Filter the listing below, keeping only the lines with the word "down".

_Input material_:
··········

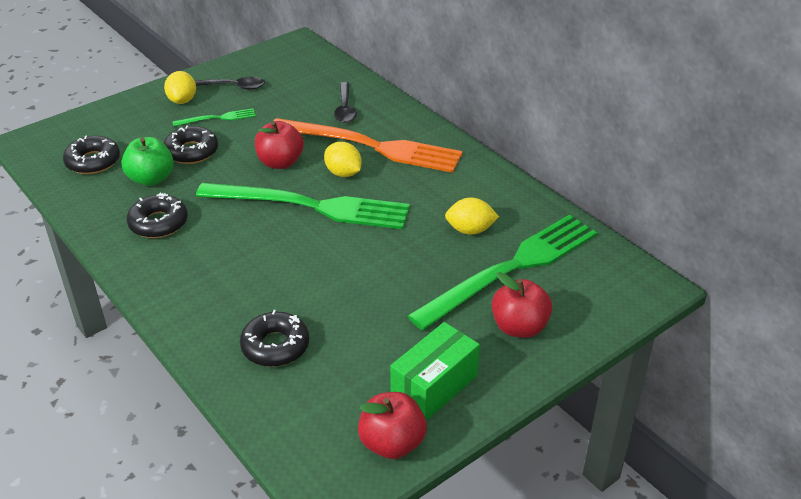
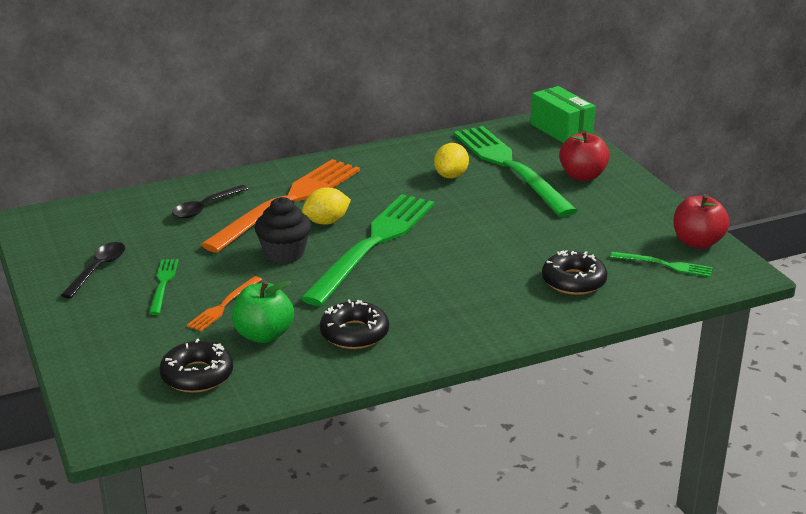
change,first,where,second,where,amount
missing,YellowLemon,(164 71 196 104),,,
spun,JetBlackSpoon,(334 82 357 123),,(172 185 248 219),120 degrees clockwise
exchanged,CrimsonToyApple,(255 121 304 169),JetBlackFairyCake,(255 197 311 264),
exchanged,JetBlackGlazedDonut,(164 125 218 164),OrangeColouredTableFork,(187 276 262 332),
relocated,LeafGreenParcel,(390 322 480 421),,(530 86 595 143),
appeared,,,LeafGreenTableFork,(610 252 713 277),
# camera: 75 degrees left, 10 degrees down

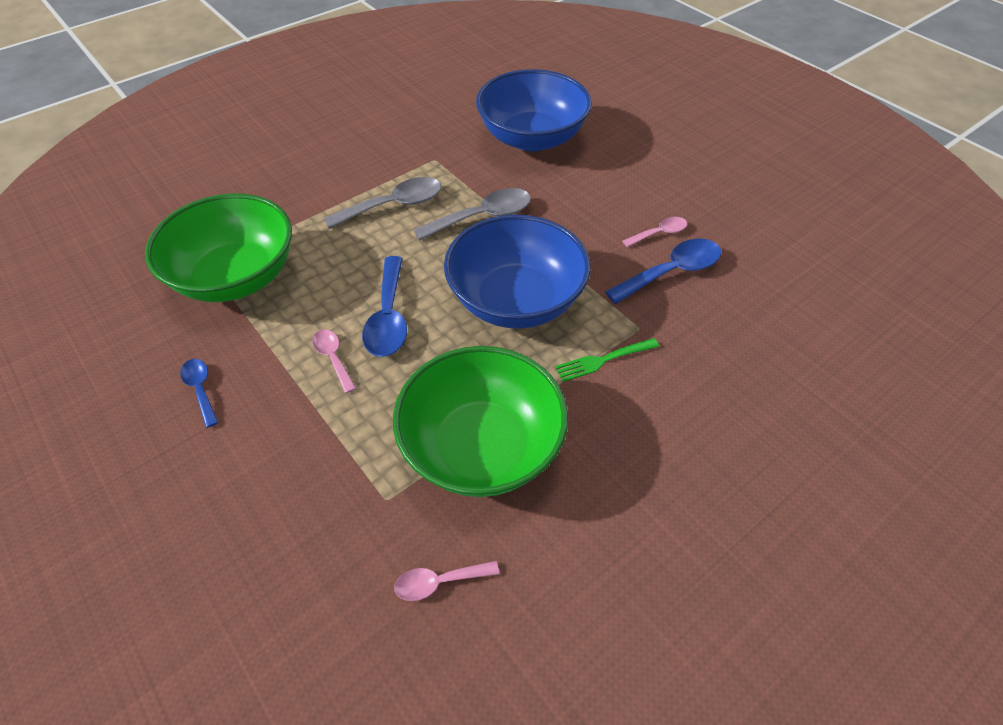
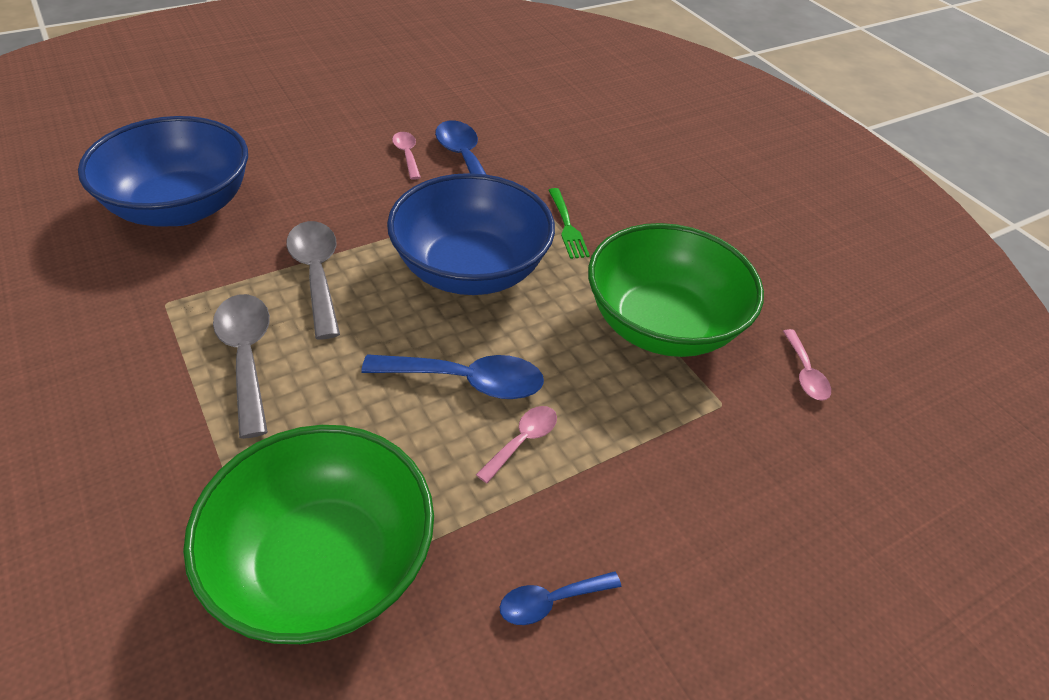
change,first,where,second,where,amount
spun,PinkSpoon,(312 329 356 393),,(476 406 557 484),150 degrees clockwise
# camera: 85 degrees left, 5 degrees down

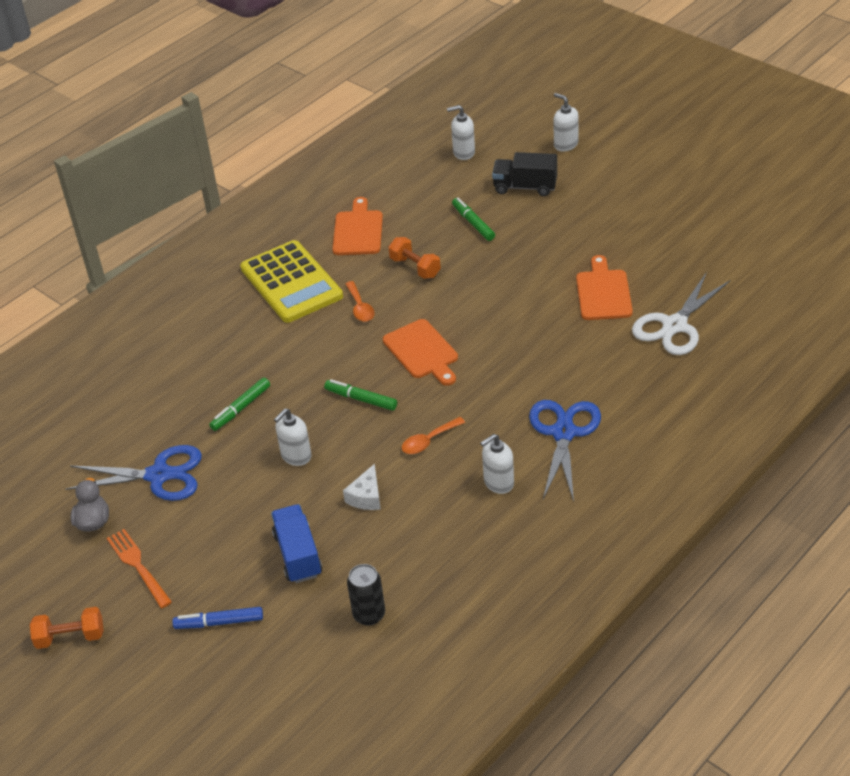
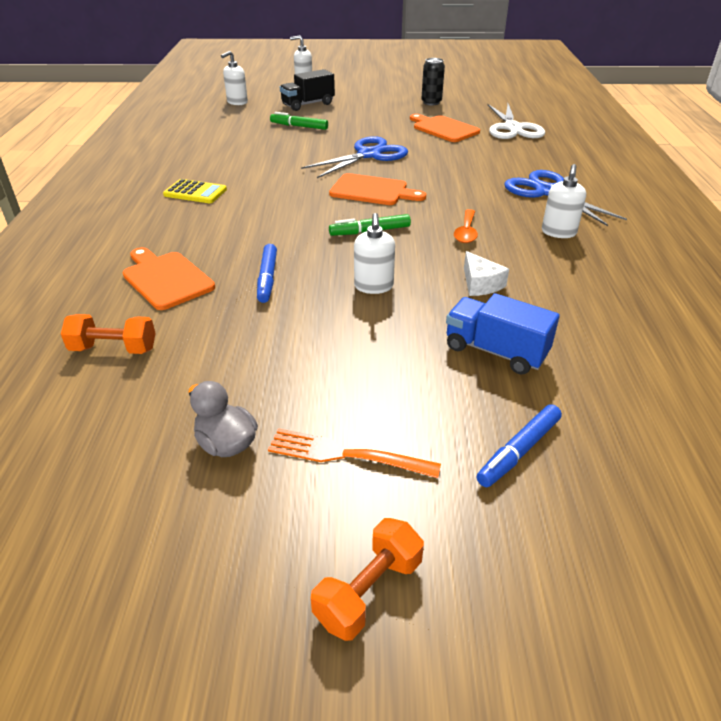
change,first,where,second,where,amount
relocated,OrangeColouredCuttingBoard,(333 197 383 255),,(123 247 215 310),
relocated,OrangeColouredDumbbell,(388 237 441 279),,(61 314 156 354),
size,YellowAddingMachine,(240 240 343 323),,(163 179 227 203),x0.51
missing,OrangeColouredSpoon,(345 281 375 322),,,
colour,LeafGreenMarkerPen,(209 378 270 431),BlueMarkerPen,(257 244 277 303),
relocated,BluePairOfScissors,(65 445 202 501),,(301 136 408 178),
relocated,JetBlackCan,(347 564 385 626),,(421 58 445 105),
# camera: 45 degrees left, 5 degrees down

··········

_Answer below_:
# camera: 75 degrees left, 10 degrees down
# camera: 85 degrees left, 5 degrees down
# camera: 45 degrees left, 5 degrees down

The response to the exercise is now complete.